Exercise:
Every record that follows should be copied exactly. No picture belongs in the copy.

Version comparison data
-- Opening Marker --

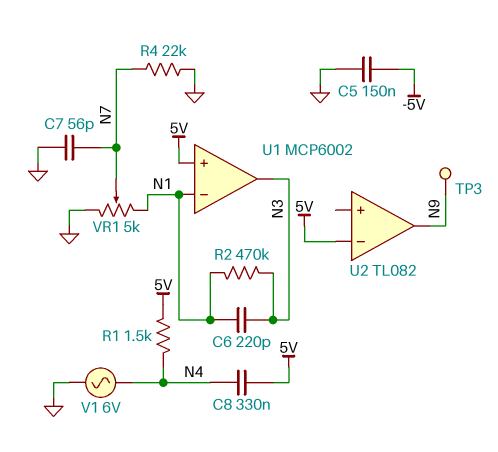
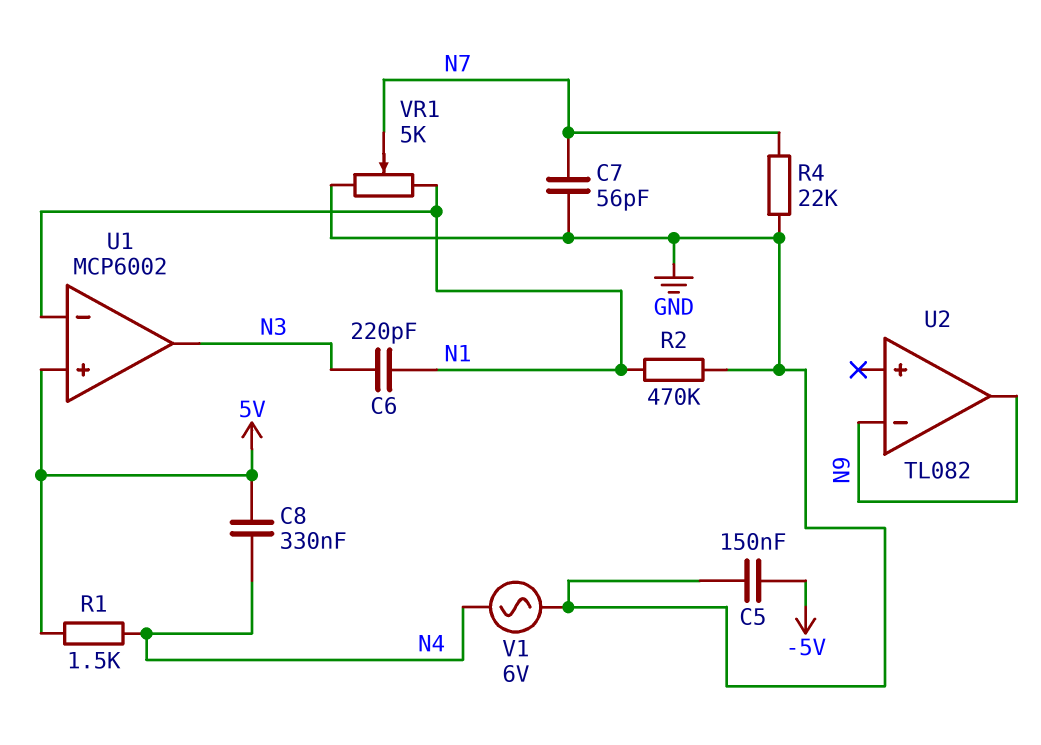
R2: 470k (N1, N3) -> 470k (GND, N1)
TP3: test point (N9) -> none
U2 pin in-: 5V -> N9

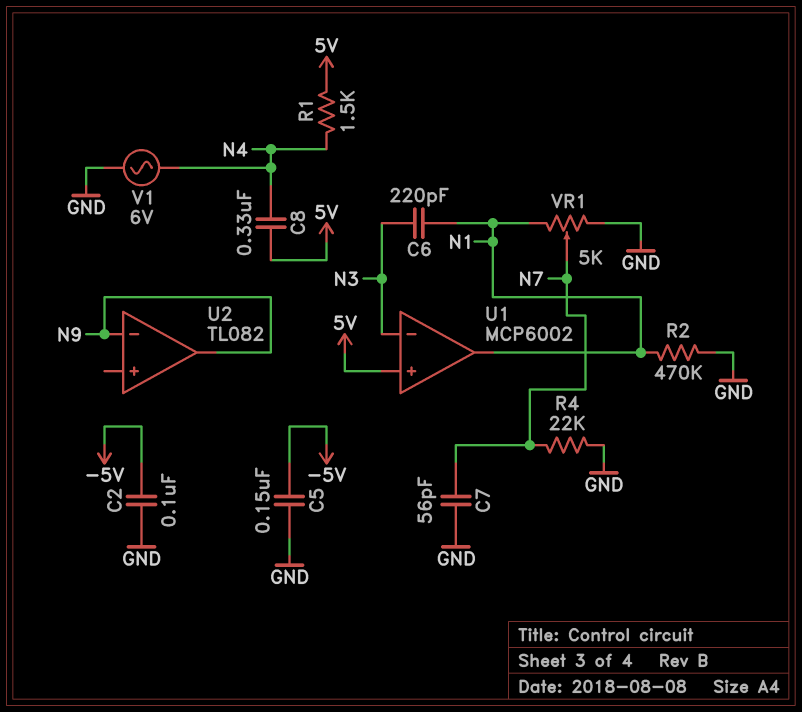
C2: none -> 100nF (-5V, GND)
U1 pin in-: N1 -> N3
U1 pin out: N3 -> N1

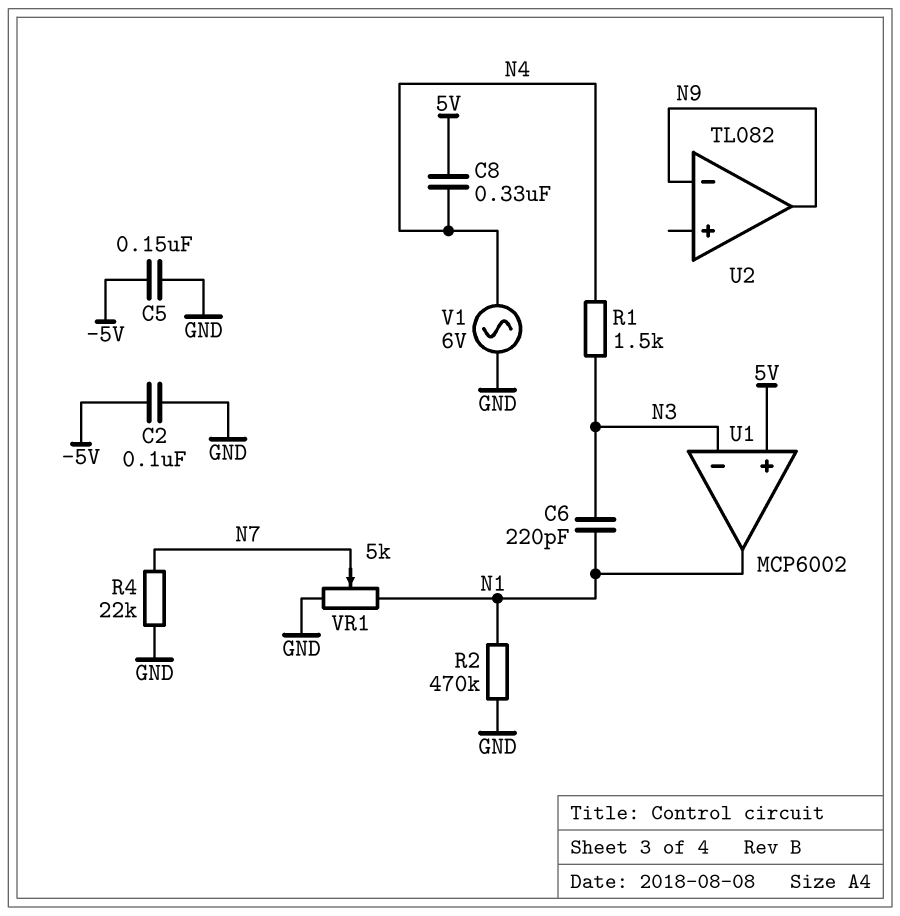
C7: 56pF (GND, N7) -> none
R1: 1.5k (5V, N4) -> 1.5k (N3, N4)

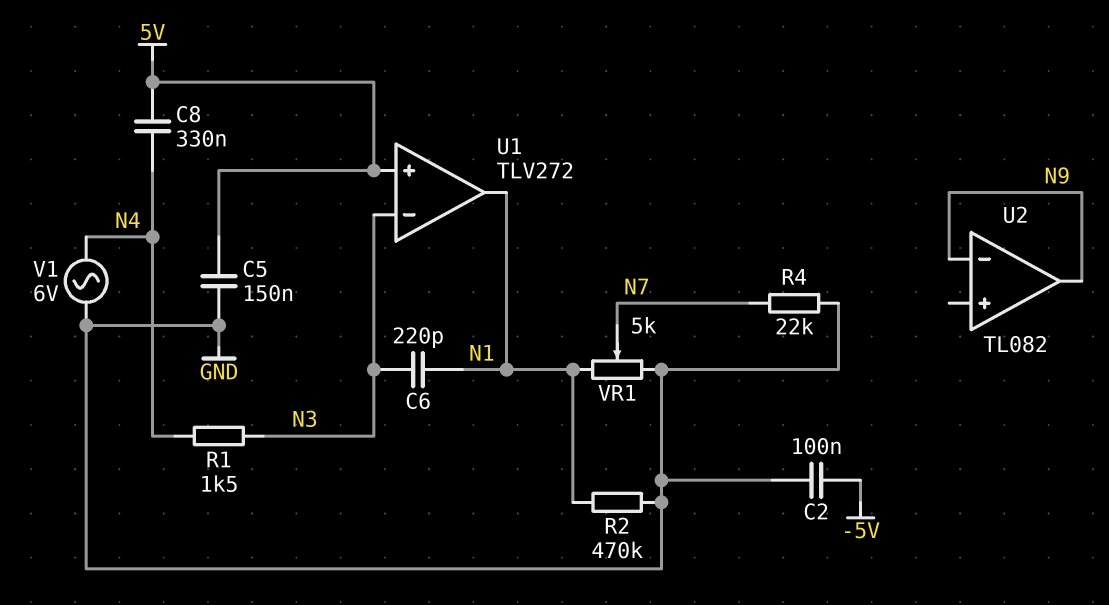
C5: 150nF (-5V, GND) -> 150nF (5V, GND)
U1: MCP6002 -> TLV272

-- Closing Marker --

Expected output:
R2: 470k (N1, N3) -> 470k (GND, N1)
TP3: test point (N9) -> none
U2 pin in-: 5V -> N9

C2: none -> 100nF (-5V, GND)
U1 pin in-: N1 -> N3
U1 pin out: N3 -> N1

C7: 56pF (GND, N7) -> none
R1: 1.5k (5V, N4) -> 1.5k (N3, N4)

C5: 150nF (-5V, GND) -> 150nF (5V, GND)
U1: MCP6002 -> TLV272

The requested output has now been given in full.